- **AIM OF THE TASK**: From the material below, pull each line containing the string "degrees".

- **RECORDS SHOWN**:
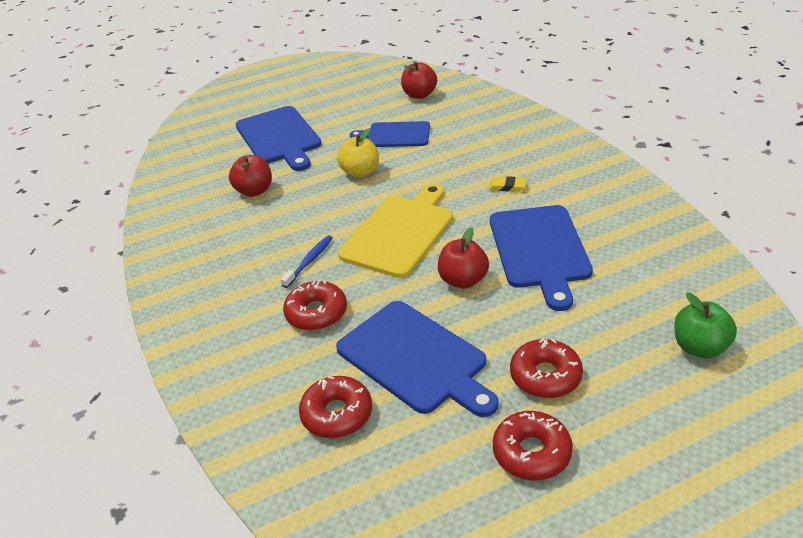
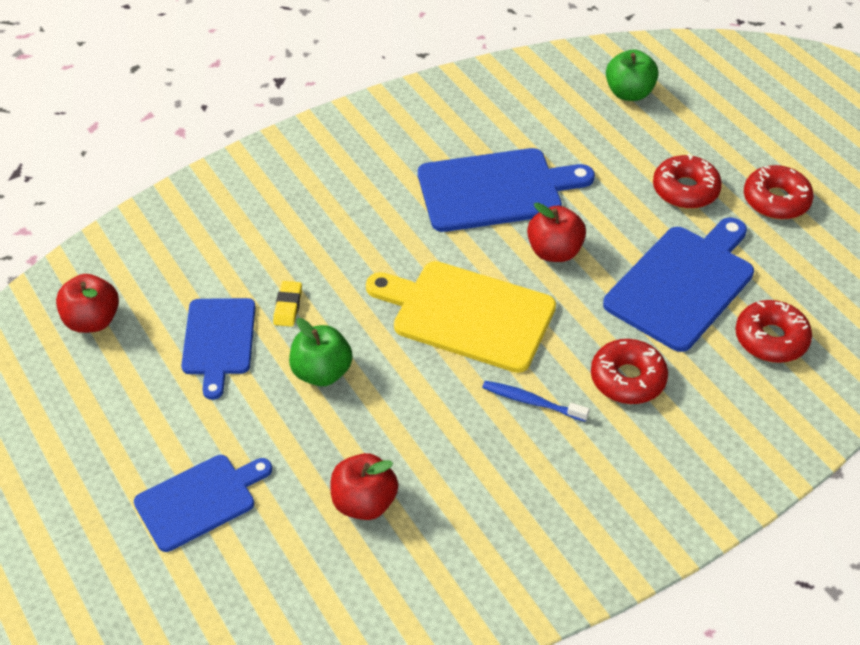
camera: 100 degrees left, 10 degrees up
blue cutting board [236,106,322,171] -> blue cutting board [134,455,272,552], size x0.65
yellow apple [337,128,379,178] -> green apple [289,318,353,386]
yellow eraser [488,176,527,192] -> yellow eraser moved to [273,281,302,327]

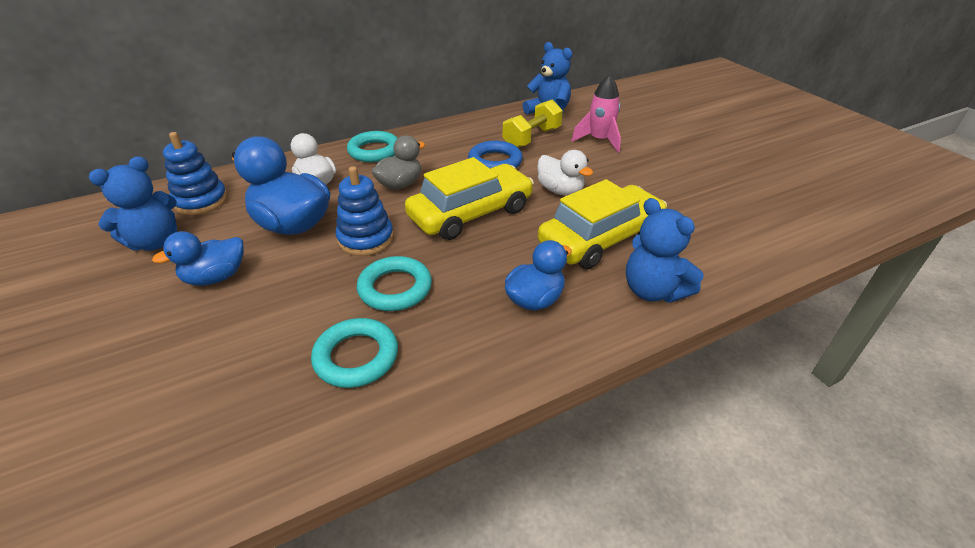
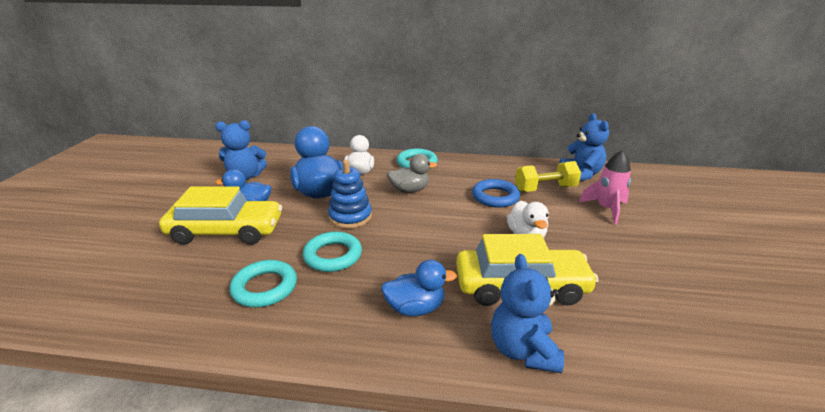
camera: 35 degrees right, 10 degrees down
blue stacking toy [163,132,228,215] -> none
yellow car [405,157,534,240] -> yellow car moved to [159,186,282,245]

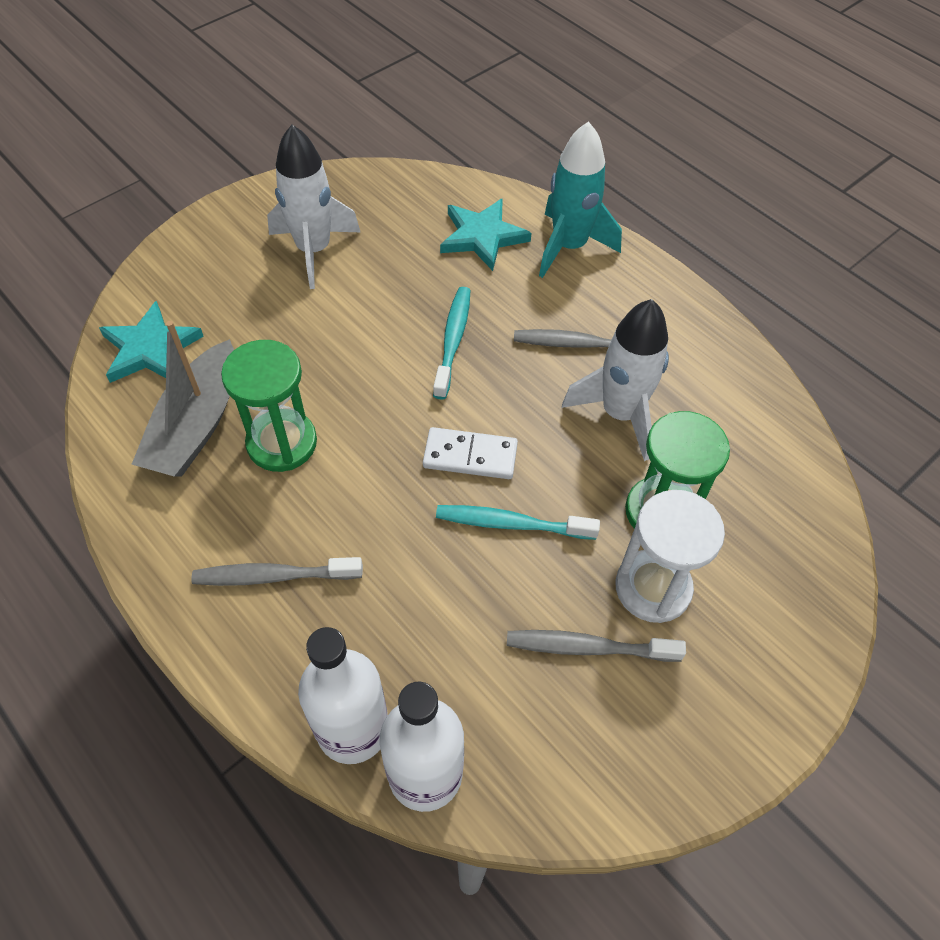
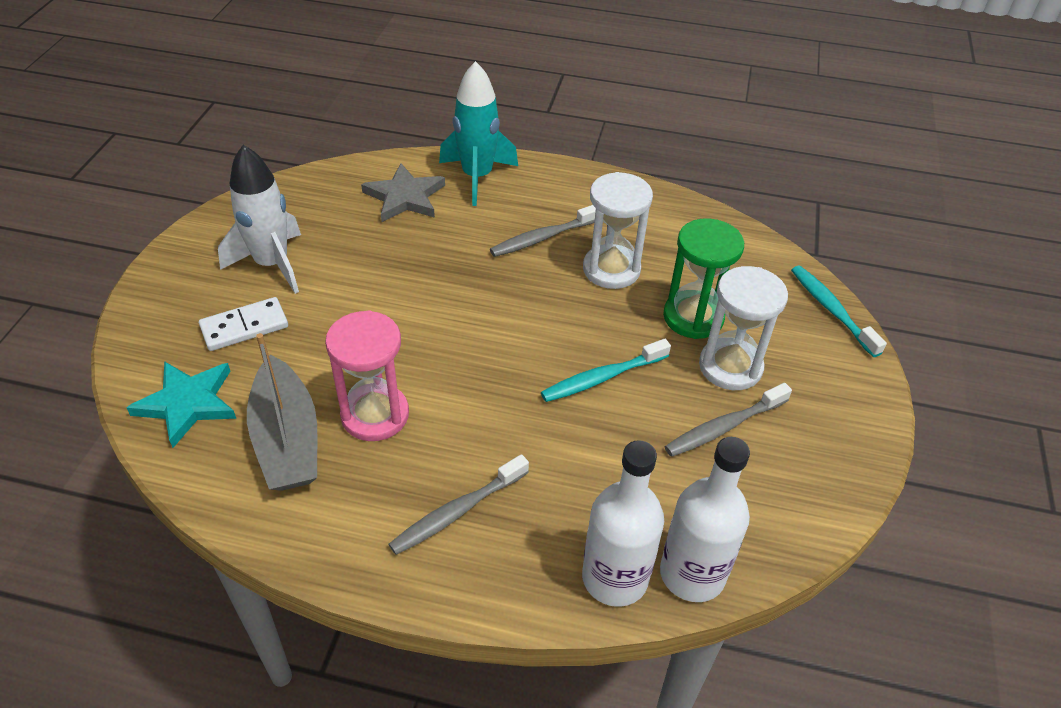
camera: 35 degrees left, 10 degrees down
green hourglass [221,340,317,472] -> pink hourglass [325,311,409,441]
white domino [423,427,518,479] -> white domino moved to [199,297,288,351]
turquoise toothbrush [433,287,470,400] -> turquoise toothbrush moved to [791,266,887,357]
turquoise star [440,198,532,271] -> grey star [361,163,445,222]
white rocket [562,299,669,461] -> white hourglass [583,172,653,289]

- **WRITTEN RESPONSE**:
camera: 100 degrees left, 10 degrees up
camera: 35 degrees right, 10 degrees down
camera: 35 degrees left, 10 degrees down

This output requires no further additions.